Leave out the images and repeat every entry below exactly.

(Data shown)

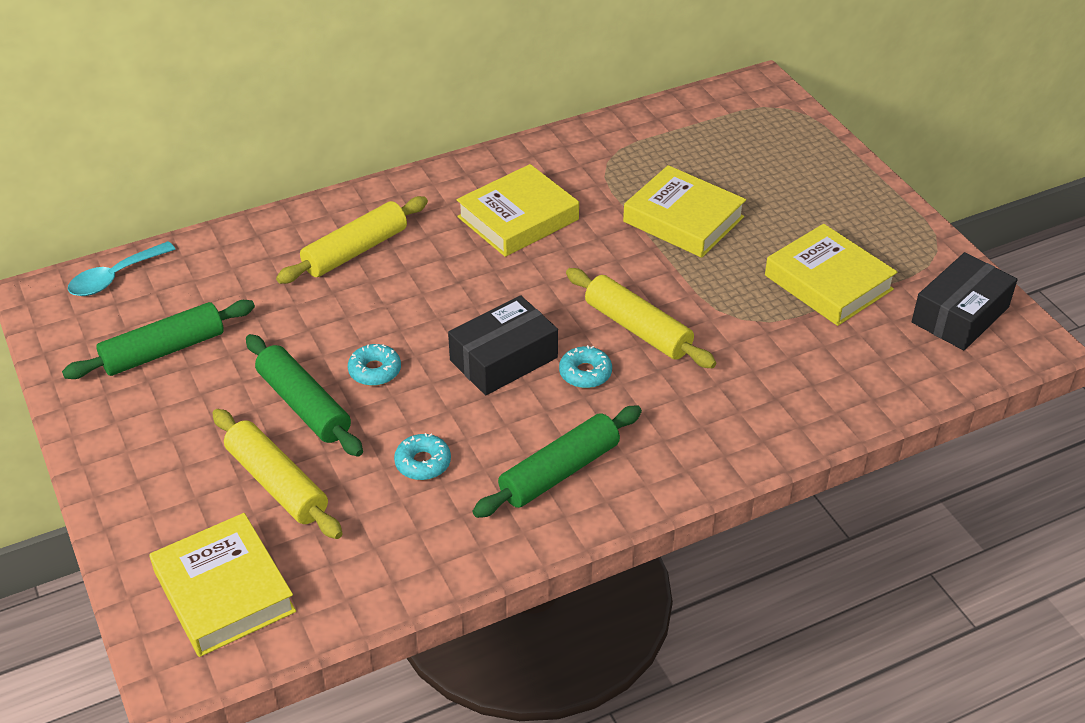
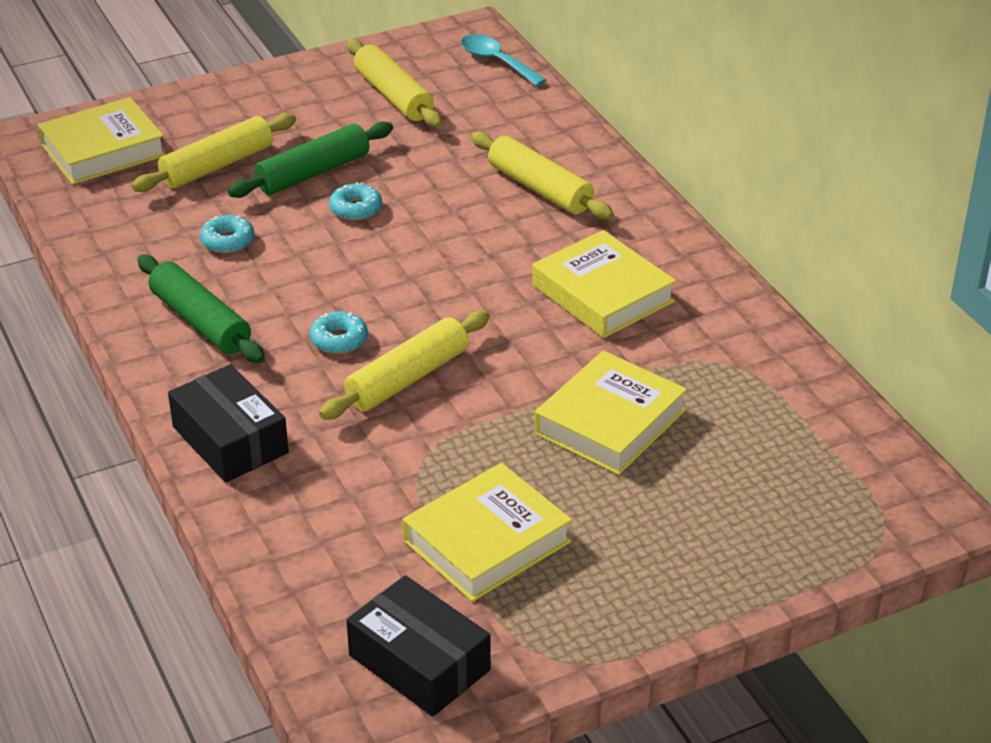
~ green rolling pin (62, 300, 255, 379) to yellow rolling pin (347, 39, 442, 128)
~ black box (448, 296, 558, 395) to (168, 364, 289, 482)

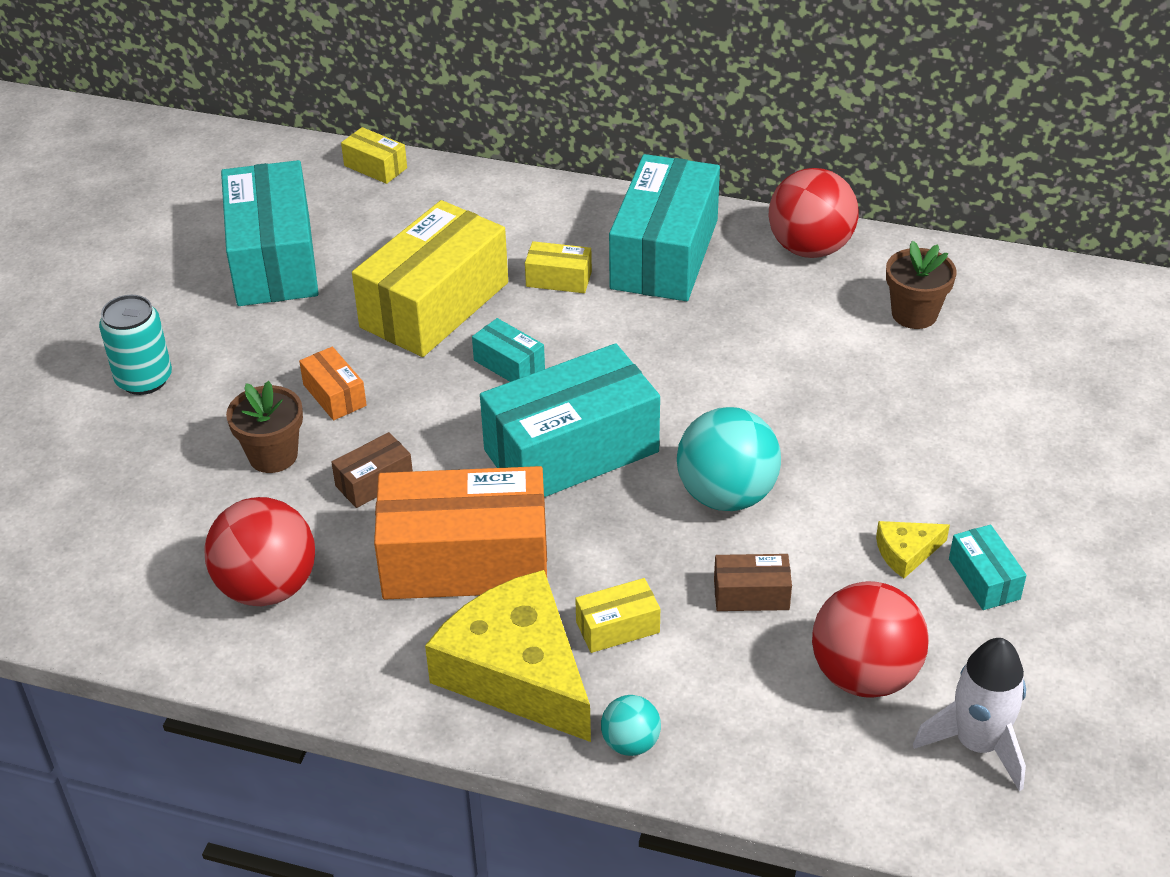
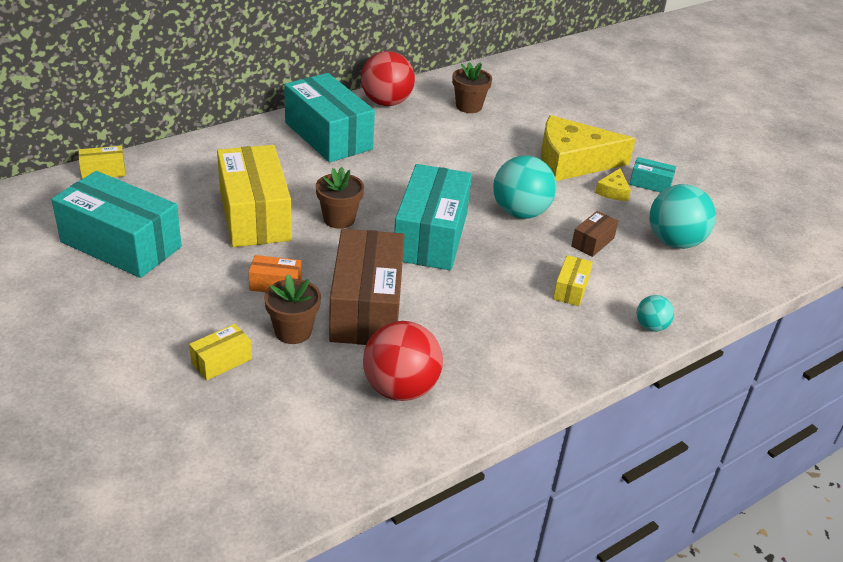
- turquoise can (99, 295, 172, 395)
~ brown box (331, 432, 413, 508) = (329, 229, 405, 345) x2.28
- orange box (374, 466, 547, 599)
~ yellow cheese (425, 570, 591, 742) to (541, 115, 635, 181)
~ turquoise box (472, 318, 545, 382) to brown flower pot (316, 167, 364, 229)
~ yellow box (525, 241, 592, 293) to (189, 324, 252, 380)
~ red ball (812, 581, 929, 698) to turquoise ball (650, 184, 716, 249)
- white rocket (913, 638, 1026, 791)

(End Data shown)

= Completed exercise =
~ green rolling pin (62, 300, 255, 379) to yellow rolling pin (347, 39, 442, 128)
~ black box (448, 296, 558, 395) to (168, 364, 289, 482)

- turquoise can (99, 295, 172, 395)
~ brown box (331, 432, 413, 508) = (329, 229, 405, 345) x2.28
- orange box (374, 466, 547, 599)
~ yellow cheese (425, 570, 591, 742) to (541, 115, 635, 181)
~ turquoise box (472, 318, 545, 382) to brown flower pot (316, 167, 364, 229)
~ yellow box (525, 241, 592, 293) to (189, 324, 252, 380)
~ red ball (812, 581, 929, 698) to turquoise ball (650, 184, 716, 249)
- white rocket (913, 638, 1026, 791)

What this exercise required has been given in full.